[[ The data, beginning ]]
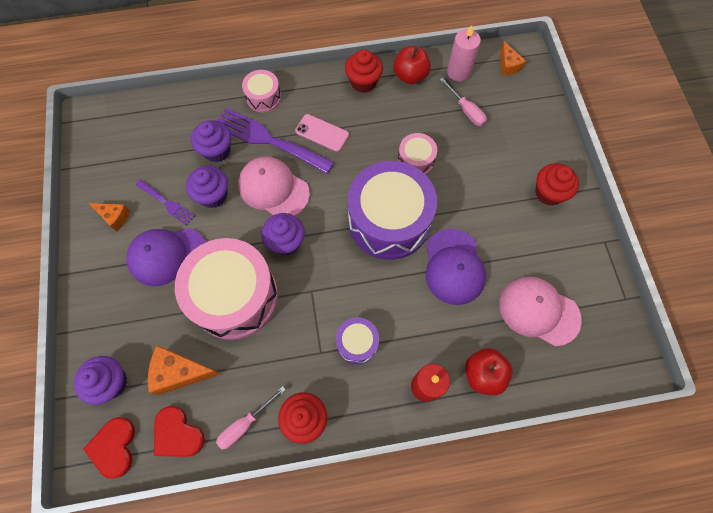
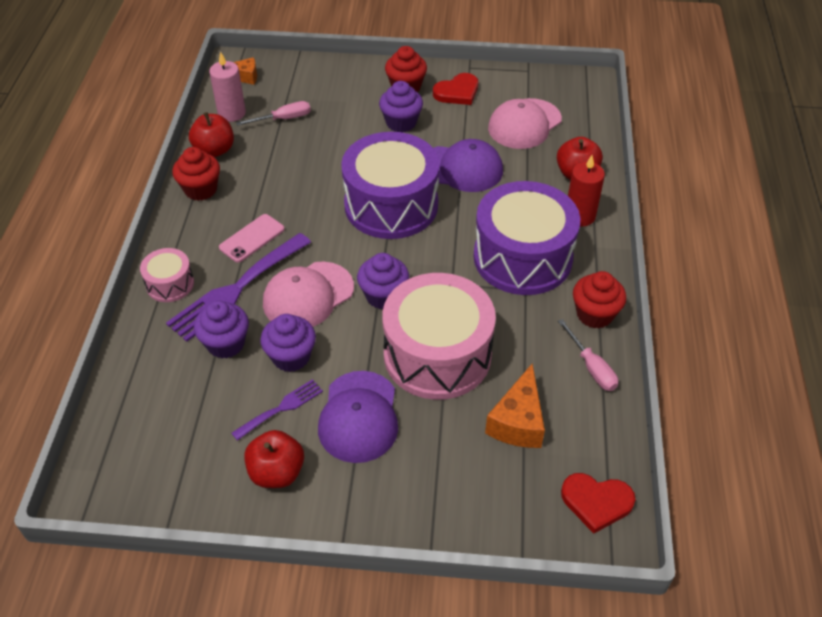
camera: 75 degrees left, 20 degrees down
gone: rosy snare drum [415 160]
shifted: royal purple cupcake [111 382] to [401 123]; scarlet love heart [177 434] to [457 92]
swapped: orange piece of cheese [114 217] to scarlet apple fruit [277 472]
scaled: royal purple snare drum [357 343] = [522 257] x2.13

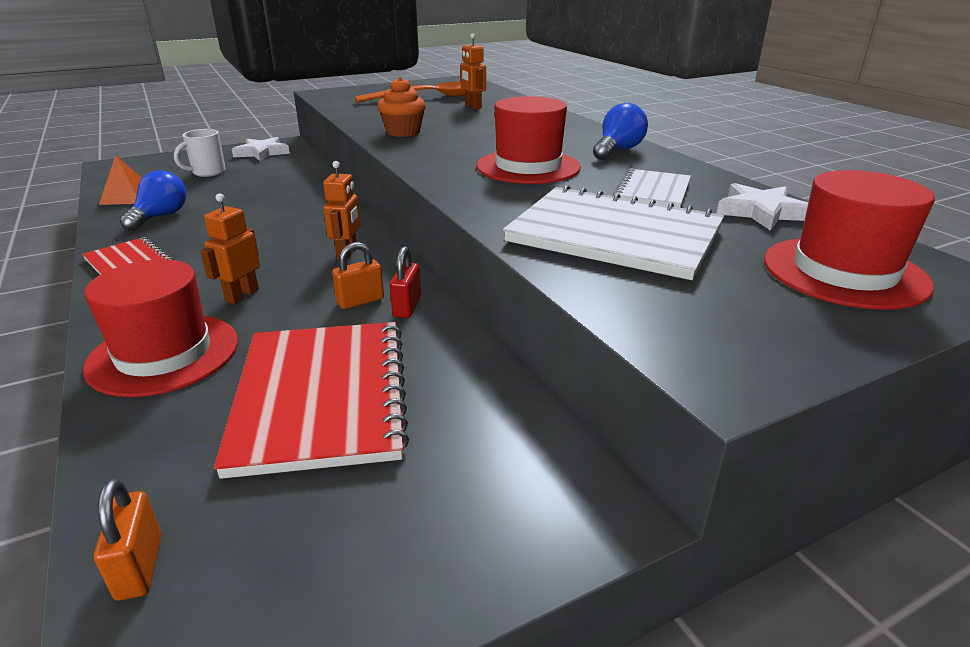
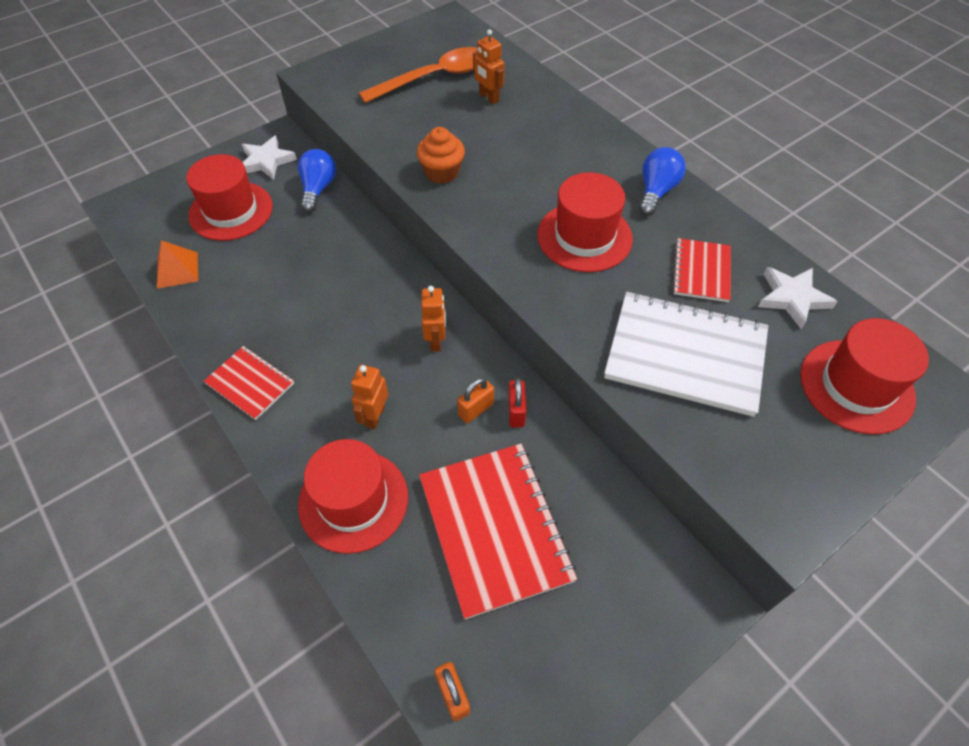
camera: 10 degrees left, 25 degrees up
shifted: royal blue lightbulb [160 217] to [318 189]
swapped: pure white tea mug [207 172] to scarlet top hat [231 211]
repainted: pure white notebook [653 191] to scarlet notebook [701 271]

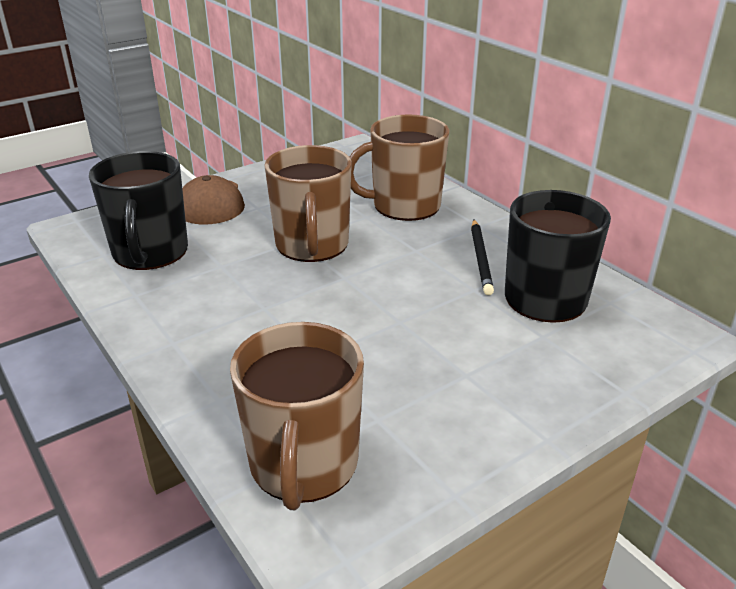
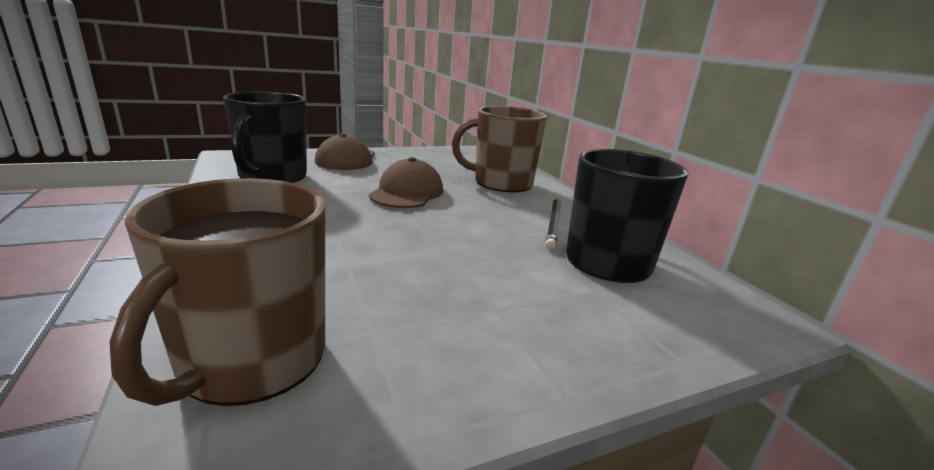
camera: 10 degrees right, 10 degrees down
swapped: russet tea mug [312 245] to russet peaked cap [407 192]

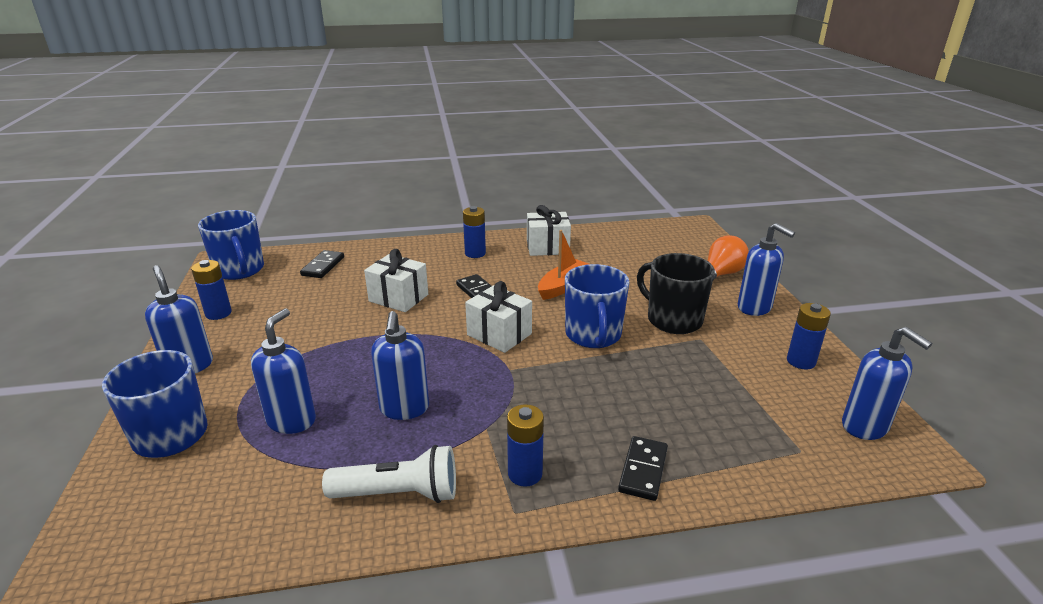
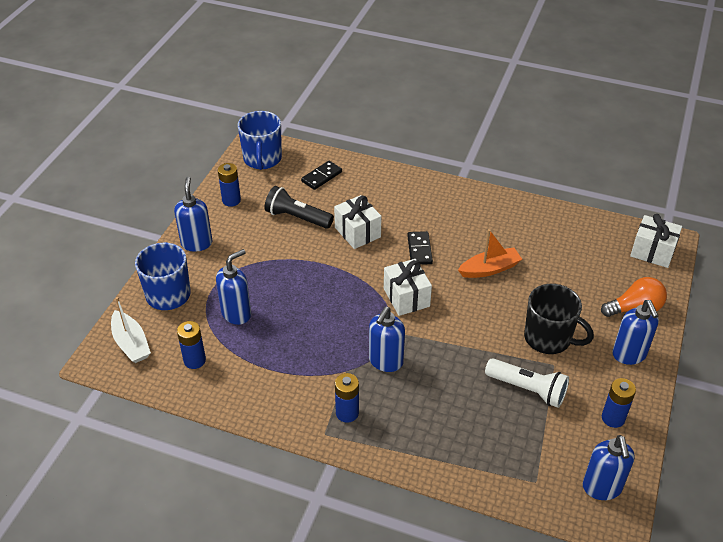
camera: 30 degrees right, 15 degrees up
gone: royal blue tea mug [593 335]; jet-black domino [643 470]
new: pure white sailboat [131 343]; jet-black torch [297 217]
shifted: pure white torch [399 494] to [528 389]; royal blue soap dispenser [404 409] to [385 361]; royal blue power cell [475 253] to [194 360]; pure white gift [547 247] to [652 252]
rotated: jet-black tea mug [673 320] = [548 338] 135 degrees clockwise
[[ The data, end ]]
**Problem requirements**:
Look through the entries and find each line that has the string "torch". Copy those lines.

**Task result**:
new: pure white sailboat [131 343]; jet-black torch [297 217]
shifted: pure white torch [399 494] to [528 389]; royal blue soap dispenser [404 409] to [385 361]; royal blue power cell [475 253] to [194 360]; pure white gift [547 247] to [652 252]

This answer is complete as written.